→ **What is required**: Omit all pictures, then print the entries exactly.

→ **Data extracts**:
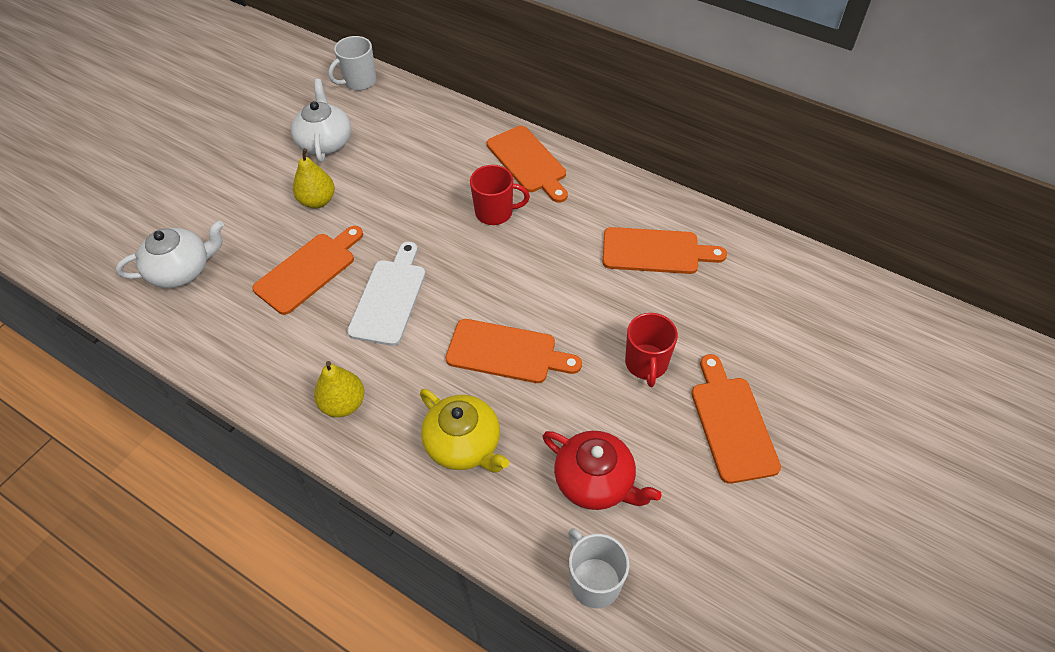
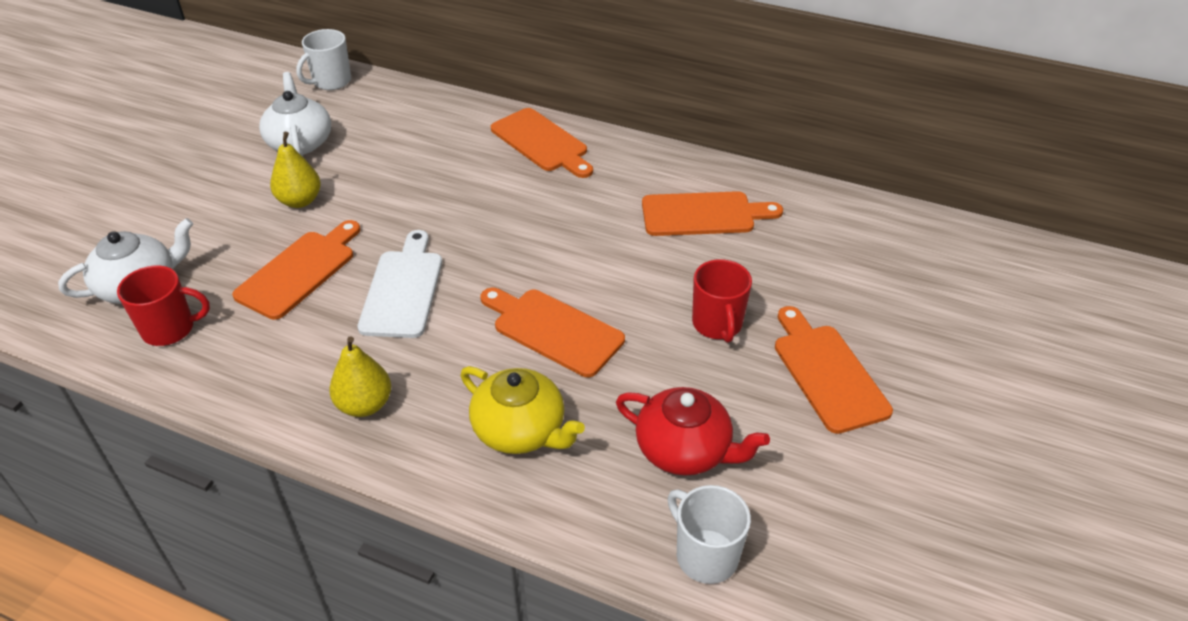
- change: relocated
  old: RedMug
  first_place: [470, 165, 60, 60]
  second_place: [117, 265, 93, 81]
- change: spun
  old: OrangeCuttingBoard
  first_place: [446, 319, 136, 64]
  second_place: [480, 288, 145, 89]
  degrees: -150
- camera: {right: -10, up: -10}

→ **Expected answer**:
- change: relocated
  old: RedMug
  first_place: [470, 165, 60, 60]
  second_place: [117, 265, 93, 81]
- change: spun
  old: OrangeCuttingBoard
  first_place: [446, 319, 136, 64]
  second_place: [480, 288, 145, 89]
  degrees: -150
- camera: {right: -10, up: -10}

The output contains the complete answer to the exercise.